WHAT NEEDS TO BE DONE ->
Return a copy of every line in the records that includes the word "degrees".

== DATA FOR PROCESSING

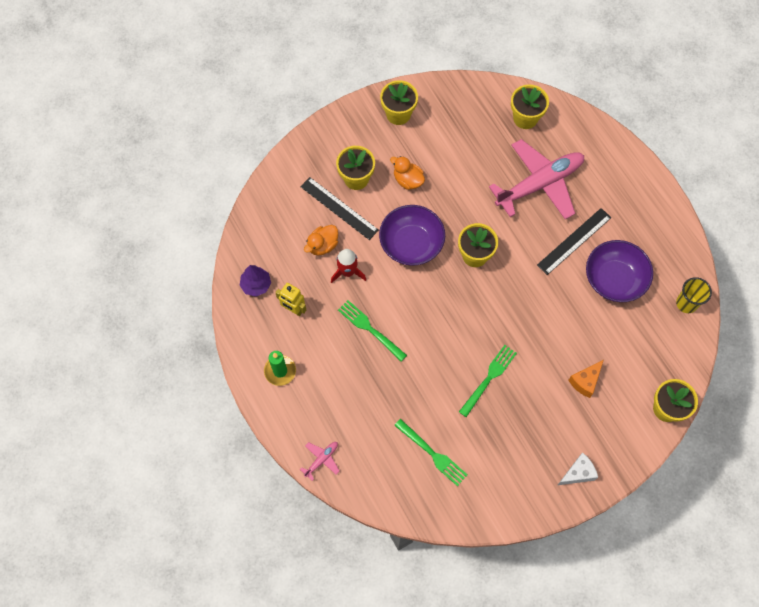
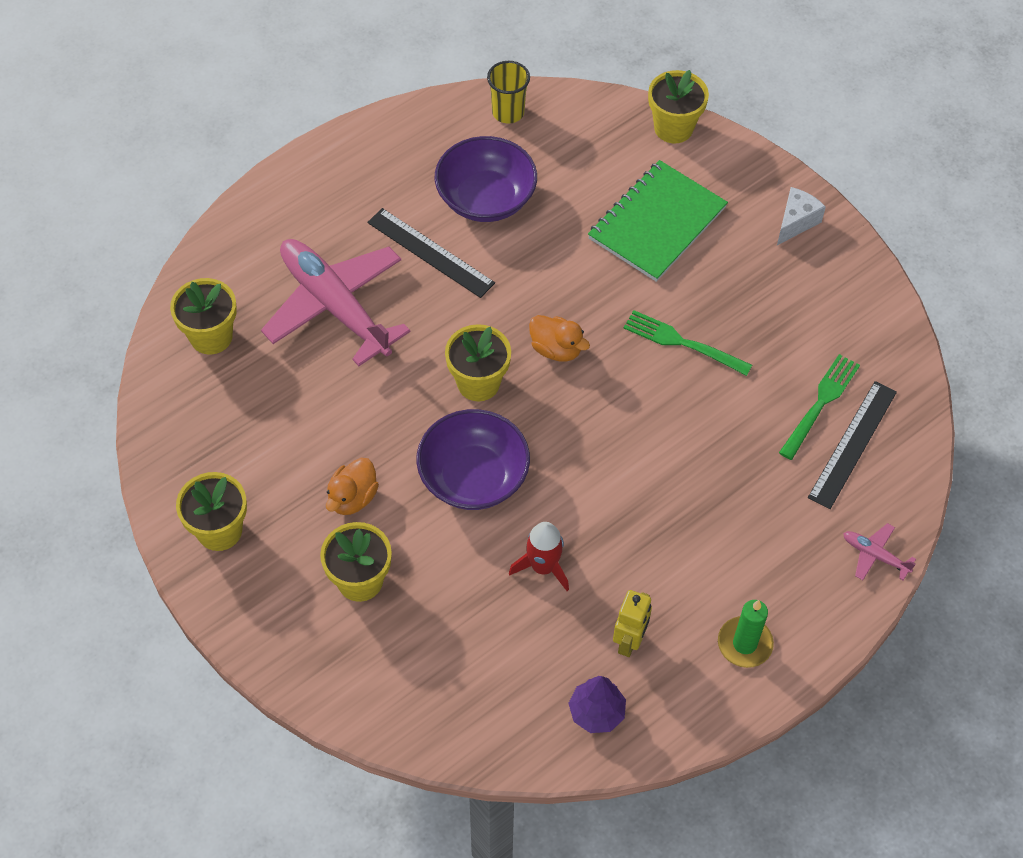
camera: 100 degrees left, 10 degrees down
black ruler [300,177,379,240] -> black ruler moved to [808,381,897,509]
orange duck [304,225,338,256] -> orange duck moved to [529,315,590,362]
green fork [338,300,407,361] -> none
white cheese [558,453,598,485] -> white cheese turned 75 degrees clockwise [777,187,826,245]
orange cheese [568,360,604,398] -> green notebook [588,160,728,282]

====

TASK SOLUTION ->
camera: 100 degrees left, 10 degrees down
white cheese [558,453,598,485] -> white cheese turned 75 degrees clockwise [777,187,826,245]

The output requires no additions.